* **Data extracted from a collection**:

◇ ◇ ◇ ◇

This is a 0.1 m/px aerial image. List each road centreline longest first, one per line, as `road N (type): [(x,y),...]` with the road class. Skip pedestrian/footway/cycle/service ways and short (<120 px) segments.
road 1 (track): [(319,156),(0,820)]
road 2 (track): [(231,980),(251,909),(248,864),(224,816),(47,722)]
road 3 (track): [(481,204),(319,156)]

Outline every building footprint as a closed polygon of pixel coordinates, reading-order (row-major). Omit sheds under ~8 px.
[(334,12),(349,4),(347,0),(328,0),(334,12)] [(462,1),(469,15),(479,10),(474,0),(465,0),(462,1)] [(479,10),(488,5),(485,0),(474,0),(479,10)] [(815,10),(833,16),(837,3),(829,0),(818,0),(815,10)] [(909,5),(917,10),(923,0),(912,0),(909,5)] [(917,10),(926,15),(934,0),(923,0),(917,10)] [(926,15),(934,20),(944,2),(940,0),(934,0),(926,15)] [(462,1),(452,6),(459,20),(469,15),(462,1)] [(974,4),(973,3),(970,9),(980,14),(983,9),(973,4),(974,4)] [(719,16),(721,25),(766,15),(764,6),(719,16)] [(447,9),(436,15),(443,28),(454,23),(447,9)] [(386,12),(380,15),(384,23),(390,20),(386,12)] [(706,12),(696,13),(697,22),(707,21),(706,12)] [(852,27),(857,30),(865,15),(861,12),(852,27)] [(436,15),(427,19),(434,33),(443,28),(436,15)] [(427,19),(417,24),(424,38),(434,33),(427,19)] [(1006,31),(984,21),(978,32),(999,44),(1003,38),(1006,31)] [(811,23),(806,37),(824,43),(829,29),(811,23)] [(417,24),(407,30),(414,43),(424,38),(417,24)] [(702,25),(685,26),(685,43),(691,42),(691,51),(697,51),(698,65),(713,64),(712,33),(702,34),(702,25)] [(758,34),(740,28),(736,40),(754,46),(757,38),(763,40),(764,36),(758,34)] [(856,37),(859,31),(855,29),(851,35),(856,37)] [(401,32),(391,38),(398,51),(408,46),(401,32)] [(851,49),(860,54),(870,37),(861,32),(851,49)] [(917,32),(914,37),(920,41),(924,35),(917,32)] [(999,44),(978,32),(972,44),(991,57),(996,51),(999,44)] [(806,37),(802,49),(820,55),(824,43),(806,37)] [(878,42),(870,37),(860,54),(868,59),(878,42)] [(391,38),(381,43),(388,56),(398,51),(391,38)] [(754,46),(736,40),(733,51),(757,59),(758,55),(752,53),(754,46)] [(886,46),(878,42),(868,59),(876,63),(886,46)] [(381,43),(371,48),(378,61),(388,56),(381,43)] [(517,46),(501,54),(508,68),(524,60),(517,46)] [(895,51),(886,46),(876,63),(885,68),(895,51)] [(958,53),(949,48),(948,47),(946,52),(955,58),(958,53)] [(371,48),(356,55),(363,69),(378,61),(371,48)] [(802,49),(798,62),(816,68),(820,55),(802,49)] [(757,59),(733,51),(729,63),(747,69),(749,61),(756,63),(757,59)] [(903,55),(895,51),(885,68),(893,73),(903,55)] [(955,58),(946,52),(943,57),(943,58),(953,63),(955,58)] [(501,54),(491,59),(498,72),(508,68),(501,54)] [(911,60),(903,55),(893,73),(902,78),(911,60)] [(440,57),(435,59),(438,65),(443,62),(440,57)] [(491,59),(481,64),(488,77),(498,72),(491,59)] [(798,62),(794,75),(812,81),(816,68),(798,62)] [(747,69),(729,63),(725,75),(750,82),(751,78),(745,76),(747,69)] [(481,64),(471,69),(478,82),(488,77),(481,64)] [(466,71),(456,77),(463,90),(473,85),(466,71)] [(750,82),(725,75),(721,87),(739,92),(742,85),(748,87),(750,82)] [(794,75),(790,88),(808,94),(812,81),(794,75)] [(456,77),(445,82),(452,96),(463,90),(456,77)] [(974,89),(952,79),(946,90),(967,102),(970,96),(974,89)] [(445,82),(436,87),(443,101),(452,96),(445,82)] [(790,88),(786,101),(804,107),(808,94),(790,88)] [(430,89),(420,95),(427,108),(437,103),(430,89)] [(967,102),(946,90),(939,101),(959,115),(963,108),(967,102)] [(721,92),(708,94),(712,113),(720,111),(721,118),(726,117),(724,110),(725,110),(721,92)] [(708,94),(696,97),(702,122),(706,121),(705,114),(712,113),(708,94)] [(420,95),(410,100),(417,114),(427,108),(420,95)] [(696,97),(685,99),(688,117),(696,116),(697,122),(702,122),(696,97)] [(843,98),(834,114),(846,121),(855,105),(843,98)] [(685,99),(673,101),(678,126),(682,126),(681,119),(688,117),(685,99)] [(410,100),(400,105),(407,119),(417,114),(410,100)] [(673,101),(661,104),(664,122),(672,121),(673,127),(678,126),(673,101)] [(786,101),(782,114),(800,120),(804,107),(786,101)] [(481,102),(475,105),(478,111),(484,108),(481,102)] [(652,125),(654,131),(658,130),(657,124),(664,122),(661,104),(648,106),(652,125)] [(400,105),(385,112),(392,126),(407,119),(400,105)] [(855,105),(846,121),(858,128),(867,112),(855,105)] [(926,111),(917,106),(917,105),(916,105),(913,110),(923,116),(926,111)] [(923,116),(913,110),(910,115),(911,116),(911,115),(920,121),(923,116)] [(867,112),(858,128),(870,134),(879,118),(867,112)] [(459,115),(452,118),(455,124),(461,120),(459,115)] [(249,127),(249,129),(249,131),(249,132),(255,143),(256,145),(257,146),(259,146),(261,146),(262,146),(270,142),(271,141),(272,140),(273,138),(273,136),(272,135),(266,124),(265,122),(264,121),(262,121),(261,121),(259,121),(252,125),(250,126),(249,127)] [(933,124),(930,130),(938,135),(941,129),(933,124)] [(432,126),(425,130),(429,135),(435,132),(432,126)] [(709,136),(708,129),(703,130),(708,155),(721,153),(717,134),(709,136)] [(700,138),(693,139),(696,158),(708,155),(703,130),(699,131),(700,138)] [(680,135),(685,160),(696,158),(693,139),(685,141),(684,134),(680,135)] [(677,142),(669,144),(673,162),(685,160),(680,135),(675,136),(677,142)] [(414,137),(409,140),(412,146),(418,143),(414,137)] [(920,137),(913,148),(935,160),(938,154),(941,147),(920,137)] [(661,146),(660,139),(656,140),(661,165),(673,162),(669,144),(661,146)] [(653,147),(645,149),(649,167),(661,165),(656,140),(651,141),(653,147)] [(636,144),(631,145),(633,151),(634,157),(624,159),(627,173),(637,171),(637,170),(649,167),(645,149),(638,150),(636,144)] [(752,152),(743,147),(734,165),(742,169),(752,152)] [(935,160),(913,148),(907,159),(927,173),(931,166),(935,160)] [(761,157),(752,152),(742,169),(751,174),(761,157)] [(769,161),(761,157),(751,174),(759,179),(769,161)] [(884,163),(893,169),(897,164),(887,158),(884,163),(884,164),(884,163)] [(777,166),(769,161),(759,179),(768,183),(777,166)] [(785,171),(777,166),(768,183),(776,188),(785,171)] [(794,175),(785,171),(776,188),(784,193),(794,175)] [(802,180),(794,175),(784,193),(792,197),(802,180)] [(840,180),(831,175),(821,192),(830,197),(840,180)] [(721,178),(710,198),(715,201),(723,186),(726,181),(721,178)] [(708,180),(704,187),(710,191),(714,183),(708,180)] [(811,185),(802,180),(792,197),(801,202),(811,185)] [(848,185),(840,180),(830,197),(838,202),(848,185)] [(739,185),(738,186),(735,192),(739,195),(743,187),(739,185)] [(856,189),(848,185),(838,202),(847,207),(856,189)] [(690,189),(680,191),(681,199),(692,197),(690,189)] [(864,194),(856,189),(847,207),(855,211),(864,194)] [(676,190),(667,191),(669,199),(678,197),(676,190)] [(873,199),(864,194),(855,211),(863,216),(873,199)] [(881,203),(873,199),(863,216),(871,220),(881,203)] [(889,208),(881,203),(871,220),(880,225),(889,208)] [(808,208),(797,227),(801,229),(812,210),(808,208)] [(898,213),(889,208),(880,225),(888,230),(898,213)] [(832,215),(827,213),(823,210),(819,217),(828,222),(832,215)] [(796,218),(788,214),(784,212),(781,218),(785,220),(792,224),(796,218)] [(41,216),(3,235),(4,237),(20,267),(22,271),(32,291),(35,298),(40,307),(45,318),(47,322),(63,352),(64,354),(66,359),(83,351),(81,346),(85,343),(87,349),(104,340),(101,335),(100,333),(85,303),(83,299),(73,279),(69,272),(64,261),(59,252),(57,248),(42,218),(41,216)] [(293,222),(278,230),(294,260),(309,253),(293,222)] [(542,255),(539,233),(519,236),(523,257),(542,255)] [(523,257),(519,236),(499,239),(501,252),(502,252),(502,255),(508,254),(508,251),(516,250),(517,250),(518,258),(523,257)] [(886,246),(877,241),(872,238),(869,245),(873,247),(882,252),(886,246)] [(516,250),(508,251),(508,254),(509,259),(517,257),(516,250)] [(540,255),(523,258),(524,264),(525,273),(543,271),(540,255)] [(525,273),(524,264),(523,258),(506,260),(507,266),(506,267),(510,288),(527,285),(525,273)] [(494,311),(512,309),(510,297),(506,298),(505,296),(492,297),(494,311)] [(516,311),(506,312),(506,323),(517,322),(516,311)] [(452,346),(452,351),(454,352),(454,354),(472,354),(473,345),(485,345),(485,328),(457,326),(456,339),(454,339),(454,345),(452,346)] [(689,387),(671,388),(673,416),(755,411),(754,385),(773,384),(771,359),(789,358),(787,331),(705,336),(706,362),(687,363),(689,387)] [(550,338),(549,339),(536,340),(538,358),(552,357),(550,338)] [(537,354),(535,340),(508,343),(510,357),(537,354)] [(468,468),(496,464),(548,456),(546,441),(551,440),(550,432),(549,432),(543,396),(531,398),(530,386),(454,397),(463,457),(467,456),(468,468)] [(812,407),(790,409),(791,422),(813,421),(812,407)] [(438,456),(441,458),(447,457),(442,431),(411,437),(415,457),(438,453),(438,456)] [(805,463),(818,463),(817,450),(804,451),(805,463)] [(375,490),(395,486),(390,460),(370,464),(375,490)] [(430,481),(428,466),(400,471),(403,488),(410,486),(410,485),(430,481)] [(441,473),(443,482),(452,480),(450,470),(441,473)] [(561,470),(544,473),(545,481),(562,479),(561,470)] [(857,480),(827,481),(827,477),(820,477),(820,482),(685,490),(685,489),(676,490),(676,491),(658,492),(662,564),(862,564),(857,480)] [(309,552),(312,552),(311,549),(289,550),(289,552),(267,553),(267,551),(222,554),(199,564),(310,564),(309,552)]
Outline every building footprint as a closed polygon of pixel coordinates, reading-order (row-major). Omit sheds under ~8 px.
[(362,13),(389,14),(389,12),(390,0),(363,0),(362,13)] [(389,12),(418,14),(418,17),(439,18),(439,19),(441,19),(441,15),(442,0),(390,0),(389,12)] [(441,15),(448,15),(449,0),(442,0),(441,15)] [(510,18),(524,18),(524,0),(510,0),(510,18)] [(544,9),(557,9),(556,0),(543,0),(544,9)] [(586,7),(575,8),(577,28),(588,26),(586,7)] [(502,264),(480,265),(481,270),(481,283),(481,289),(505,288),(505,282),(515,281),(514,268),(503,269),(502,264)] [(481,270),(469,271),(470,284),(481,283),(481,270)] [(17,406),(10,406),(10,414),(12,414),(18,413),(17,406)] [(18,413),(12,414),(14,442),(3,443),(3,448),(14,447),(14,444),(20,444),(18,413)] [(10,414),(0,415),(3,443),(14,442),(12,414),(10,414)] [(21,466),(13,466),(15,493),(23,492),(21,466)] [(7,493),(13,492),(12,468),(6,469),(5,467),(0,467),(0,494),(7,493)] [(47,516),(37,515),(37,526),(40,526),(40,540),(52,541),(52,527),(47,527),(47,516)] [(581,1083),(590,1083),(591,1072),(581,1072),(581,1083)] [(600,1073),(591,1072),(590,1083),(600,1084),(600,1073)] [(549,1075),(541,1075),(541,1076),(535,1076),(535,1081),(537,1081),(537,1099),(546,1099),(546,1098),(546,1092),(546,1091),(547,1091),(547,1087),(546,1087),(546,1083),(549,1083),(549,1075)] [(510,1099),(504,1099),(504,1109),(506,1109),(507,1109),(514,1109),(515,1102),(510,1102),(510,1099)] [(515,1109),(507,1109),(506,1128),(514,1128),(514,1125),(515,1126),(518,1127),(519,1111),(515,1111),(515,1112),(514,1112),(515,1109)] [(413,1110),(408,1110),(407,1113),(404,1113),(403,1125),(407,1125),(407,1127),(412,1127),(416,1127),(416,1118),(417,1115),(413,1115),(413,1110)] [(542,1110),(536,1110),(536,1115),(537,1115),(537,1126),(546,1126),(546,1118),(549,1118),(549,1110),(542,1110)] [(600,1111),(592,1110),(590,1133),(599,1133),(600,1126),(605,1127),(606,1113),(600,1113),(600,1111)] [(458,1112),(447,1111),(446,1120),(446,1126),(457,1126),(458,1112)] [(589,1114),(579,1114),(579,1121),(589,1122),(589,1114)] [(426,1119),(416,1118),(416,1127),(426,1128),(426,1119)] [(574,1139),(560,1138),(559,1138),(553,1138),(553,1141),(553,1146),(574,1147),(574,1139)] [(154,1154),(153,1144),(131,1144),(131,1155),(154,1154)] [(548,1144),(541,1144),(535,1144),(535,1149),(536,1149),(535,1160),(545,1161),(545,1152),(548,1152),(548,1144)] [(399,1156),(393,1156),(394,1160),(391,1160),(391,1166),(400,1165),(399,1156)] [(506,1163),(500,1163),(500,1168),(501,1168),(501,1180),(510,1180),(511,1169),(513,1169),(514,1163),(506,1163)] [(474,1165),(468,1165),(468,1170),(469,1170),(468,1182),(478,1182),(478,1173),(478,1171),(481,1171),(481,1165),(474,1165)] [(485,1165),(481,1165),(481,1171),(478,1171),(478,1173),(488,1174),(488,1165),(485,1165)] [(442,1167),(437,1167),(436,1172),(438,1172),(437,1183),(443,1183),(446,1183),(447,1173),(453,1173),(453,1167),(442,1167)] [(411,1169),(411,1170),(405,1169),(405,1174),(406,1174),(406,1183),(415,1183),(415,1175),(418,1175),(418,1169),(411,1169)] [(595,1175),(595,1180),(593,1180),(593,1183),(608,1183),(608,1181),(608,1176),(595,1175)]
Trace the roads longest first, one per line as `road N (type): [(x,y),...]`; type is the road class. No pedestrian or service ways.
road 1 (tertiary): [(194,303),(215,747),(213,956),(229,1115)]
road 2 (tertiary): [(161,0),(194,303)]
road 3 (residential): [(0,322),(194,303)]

◇ ◇ ◇ ◇

* **YOUR ASSIGNMENT**: Find the word "track" in the entries above, then copy each line that holds it.

* **RESPONSE BOX**:
road 1 (track): [(319,156),(0,820)]
road 2 (track): [(231,980),(251,909),(248,864),(224,816),(47,722)]
road 3 (track): [(481,204),(319,156)]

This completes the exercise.